▸ **Data for this task**:
########################################

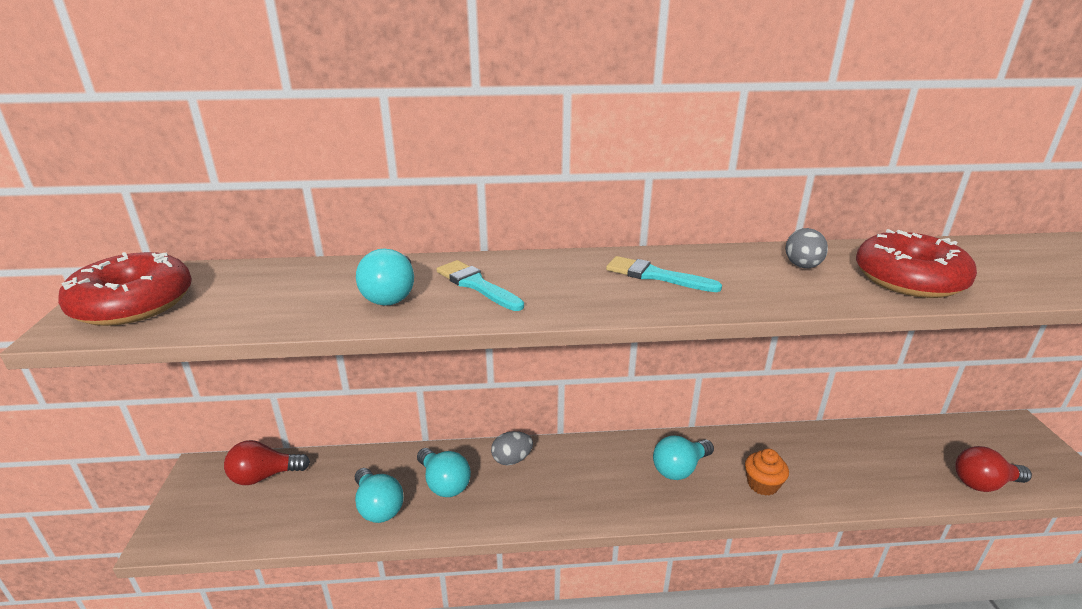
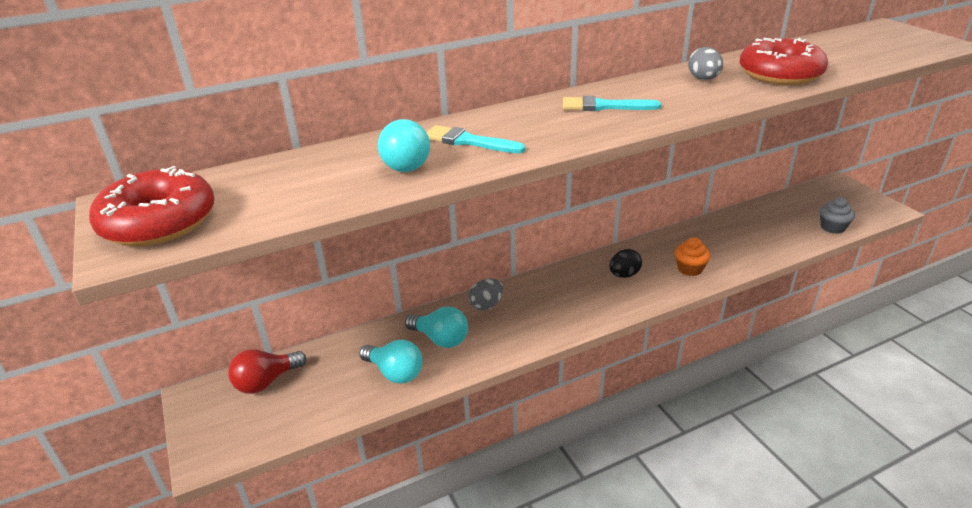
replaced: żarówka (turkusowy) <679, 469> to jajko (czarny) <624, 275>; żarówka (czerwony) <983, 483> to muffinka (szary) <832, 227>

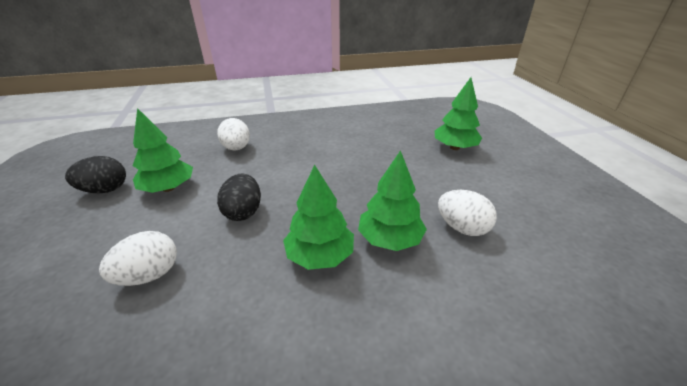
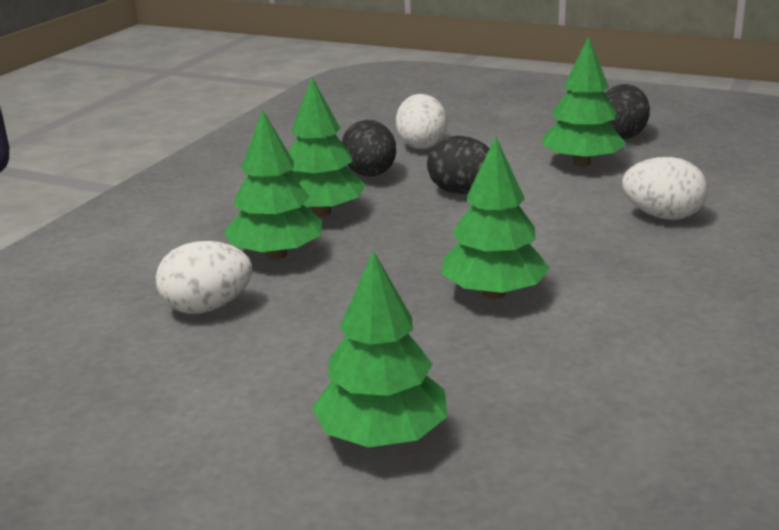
added: jajko (czarny) <370, 175>; drzewko (zielony) <494, 293>

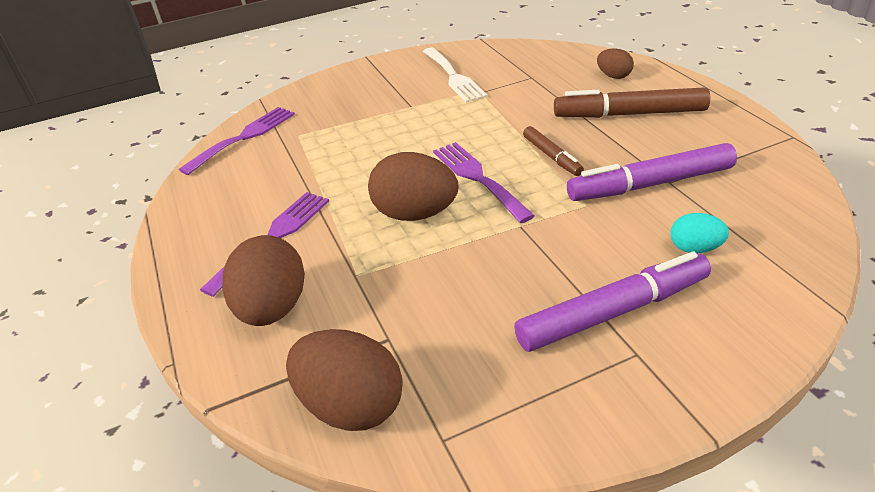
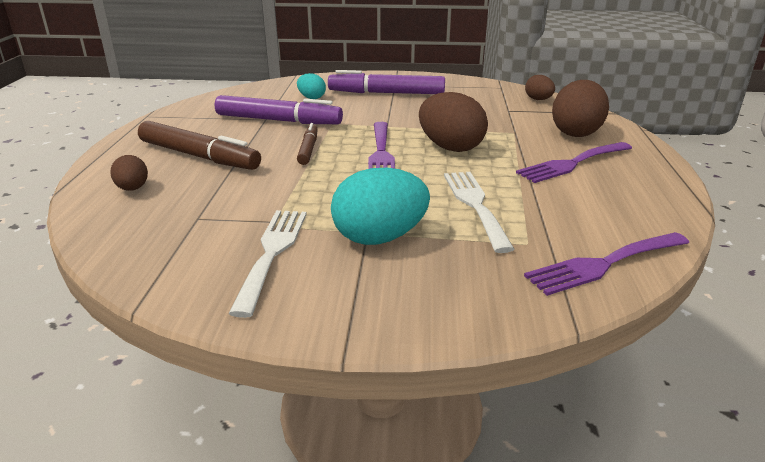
added: jajko (turkusowy) <379, 238>; widelec (biały) <475, 205>
resized: jajko (brązowy) <351, 405> = <538, 99> x0.54

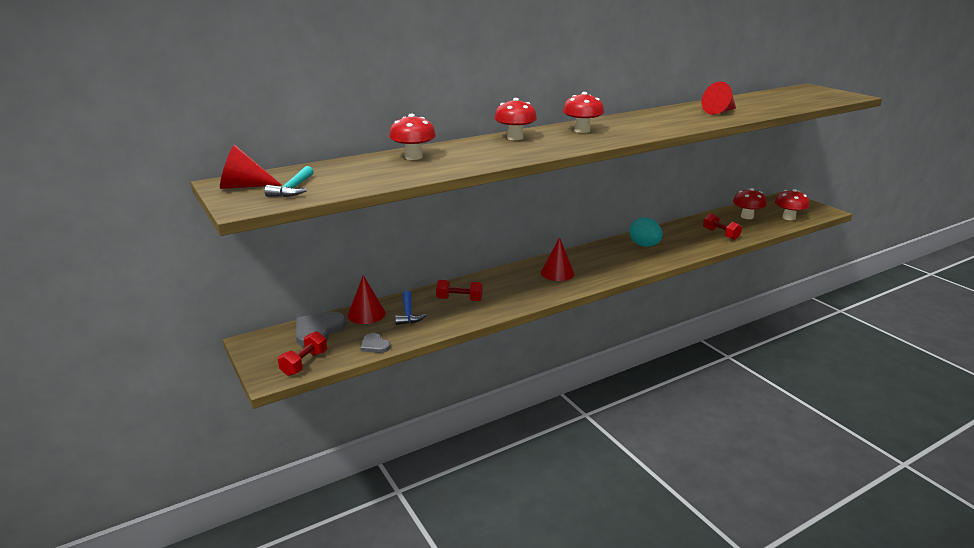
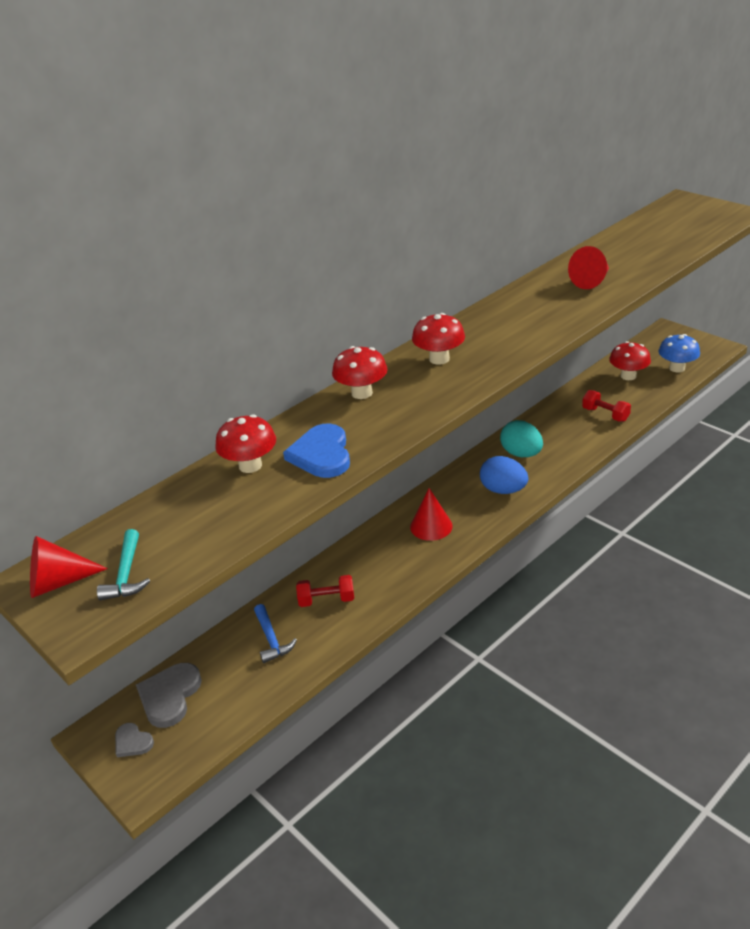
removed: hantel (czerwony) <304, 363>; stożek (czerwony) <366, 314>
added: serce (niebieski) <321, 454>; jajko (niebieski) <503, 490>
moved: serce (szary) <374, 345> to <132, 742>
recoloured: grzyb (czerwony) <788, 218> to grzyb (niebieski) <677, 368>

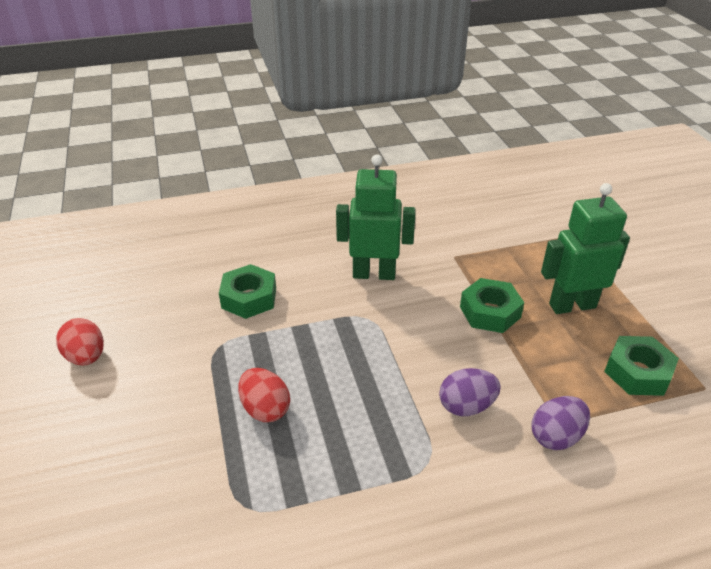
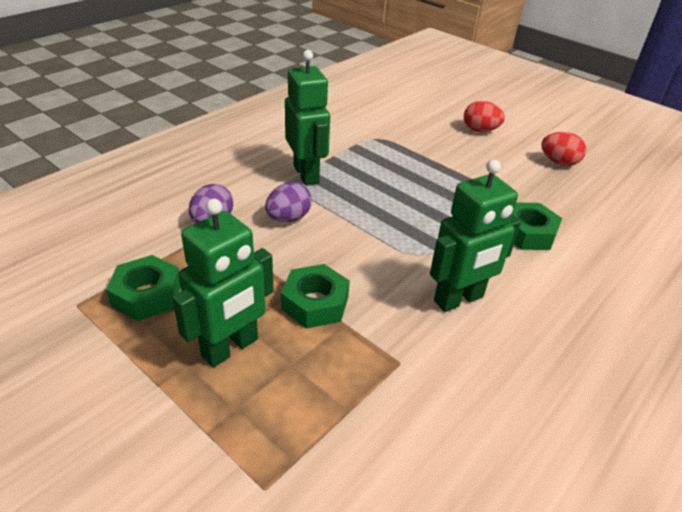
added: robot (zielony) <306, 174>
moved: jajko (czerwony) <265, 409> to <480, 130>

########################################

▸ **Problem statement**: The lines sought are those in the data above that include the string "added"; copy each one.

▸ **Answer to this exercise**:
added: jajko (czarny) <370, 175>; drzewko (zielony) <494, 293>
added: jajko (turkusowy) <379, 238>; widelec (biały) <475, 205>
added: serce (niebieski) <321, 454>; jajko (niebieski) <503, 490>
added: robot (zielony) <306, 174>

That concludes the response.